> **INPUT MATERIAL**
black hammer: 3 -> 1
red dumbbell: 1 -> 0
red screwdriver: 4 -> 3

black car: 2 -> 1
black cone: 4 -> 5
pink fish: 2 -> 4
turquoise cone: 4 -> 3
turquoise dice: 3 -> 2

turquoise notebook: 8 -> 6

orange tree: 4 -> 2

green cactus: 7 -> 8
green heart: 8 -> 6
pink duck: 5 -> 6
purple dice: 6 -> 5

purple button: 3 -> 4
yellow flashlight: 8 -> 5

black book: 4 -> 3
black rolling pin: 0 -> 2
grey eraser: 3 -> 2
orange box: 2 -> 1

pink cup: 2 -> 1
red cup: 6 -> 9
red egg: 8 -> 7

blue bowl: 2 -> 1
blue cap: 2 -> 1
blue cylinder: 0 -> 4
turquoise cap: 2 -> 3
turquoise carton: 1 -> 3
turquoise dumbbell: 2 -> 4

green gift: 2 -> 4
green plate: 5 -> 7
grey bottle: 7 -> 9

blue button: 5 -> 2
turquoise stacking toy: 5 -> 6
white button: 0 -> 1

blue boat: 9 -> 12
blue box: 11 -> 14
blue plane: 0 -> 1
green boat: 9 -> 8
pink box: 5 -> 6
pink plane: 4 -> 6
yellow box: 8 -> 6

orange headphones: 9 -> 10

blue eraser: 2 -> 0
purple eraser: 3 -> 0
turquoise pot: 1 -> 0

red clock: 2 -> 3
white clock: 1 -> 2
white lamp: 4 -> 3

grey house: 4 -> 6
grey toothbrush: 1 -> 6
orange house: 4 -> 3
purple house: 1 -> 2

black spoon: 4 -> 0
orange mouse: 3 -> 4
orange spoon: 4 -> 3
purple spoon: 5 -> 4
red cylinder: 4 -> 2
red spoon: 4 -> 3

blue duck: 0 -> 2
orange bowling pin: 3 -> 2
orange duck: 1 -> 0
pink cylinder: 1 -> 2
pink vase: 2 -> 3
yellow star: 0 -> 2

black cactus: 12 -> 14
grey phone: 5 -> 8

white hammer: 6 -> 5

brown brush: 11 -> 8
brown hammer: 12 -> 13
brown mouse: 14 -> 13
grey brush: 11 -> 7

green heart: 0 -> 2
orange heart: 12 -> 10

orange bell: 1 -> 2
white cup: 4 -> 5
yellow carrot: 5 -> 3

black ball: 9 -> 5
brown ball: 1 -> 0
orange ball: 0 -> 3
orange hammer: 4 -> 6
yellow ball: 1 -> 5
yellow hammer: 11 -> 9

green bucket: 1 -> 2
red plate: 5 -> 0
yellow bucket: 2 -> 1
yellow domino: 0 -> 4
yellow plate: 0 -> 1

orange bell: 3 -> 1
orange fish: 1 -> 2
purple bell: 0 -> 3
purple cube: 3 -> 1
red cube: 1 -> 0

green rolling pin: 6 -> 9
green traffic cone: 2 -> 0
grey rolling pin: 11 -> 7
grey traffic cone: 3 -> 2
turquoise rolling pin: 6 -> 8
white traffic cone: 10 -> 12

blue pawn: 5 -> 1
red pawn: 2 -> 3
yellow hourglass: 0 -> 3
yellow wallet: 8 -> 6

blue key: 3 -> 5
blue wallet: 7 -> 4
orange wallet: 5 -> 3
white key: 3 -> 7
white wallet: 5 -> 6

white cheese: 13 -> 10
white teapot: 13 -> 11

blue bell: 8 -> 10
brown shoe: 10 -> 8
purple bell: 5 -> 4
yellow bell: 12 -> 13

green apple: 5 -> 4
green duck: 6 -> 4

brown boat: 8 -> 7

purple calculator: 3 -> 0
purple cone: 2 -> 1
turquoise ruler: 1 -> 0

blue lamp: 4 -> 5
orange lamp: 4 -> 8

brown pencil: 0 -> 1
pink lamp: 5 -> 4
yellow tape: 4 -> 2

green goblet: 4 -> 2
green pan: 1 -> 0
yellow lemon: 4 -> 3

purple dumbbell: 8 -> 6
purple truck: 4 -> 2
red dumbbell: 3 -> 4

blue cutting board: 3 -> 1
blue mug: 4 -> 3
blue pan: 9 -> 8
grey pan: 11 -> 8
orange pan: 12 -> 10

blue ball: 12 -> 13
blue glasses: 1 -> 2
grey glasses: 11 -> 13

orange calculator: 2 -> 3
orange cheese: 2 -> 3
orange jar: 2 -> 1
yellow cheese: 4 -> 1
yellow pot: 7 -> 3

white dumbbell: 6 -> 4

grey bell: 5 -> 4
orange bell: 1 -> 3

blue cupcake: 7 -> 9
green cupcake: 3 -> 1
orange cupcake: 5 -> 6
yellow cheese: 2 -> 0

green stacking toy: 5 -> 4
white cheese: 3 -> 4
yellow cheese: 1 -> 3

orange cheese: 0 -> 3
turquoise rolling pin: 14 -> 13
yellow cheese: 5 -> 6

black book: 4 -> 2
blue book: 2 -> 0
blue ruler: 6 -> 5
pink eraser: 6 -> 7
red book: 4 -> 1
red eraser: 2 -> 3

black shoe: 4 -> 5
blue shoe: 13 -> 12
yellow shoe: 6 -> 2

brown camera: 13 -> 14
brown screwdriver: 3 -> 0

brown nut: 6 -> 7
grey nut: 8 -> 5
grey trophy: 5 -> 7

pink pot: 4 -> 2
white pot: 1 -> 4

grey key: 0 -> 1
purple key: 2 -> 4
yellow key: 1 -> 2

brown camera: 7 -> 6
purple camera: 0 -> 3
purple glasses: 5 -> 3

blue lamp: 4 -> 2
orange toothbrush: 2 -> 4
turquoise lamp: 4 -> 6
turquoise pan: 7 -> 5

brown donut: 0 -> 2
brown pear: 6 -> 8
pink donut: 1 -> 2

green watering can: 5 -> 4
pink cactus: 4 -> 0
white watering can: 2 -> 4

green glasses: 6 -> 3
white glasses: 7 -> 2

> **WORK REQUEST**
An exact copy of the lines above between the line holding "yellow ball: 1 -> 5" and the line holding "orange cheese: 2 -> 3", inclusive, is the whole answer.

> **FINISHED EXERCISE**
yellow ball: 1 -> 5
yellow hammer: 11 -> 9

green bucket: 1 -> 2
red plate: 5 -> 0
yellow bucket: 2 -> 1
yellow domino: 0 -> 4
yellow plate: 0 -> 1

orange bell: 3 -> 1
orange fish: 1 -> 2
purple bell: 0 -> 3
purple cube: 3 -> 1
red cube: 1 -> 0

green rolling pin: 6 -> 9
green traffic cone: 2 -> 0
grey rolling pin: 11 -> 7
grey traffic cone: 3 -> 2
turquoise rolling pin: 6 -> 8
white traffic cone: 10 -> 12

blue pawn: 5 -> 1
red pawn: 2 -> 3
yellow hourglass: 0 -> 3
yellow wallet: 8 -> 6

blue key: 3 -> 5
blue wallet: 7 -> 4
orange wallet: 5 -> 3
white key: 3 -> 7
white wallet: 5 -> 6

white cheese: 13 -> 10
white teapot: 13 -> 11

blue bell: 8 -> 10
brown shoe: 10 -> 8
purple bell: 5 -> 4
yellow bell: 12 -> 13

green apple: 5 -> 4
green duck: 6 -> 4

brown boat: 8 -> 7

purple calculator: 3 -> 0
purple cone: 2 -> 1
turquoise ruler: 1 -> 0

blue lamp: 4 -> 5
orange lamp: 4 -> 8

brown pencil: 0 -> 1
pink lamp: 5 -> 4
yellow tape: 4 -> 2

green goblet: 4 -> 2
green pan: 1 -> 0
yellow lemon: 4 -> 3

purple dumbbell: 8 -> 6
purple truck: 4 -> 2
red dumbbell: 3 -> 4

blue cutting board: 3 -> 1
blue mug: 4 -> 3
blue pan: 9 -> 8
grey pan: 11 -> 8
orange pan: 12 -> 10

blue ball: 12 -> 13
blue glasses: 1 -> 2
grey glasses: 11 -> 13

orange calculator: 2 -> 3
orange cheese: 2 -> 3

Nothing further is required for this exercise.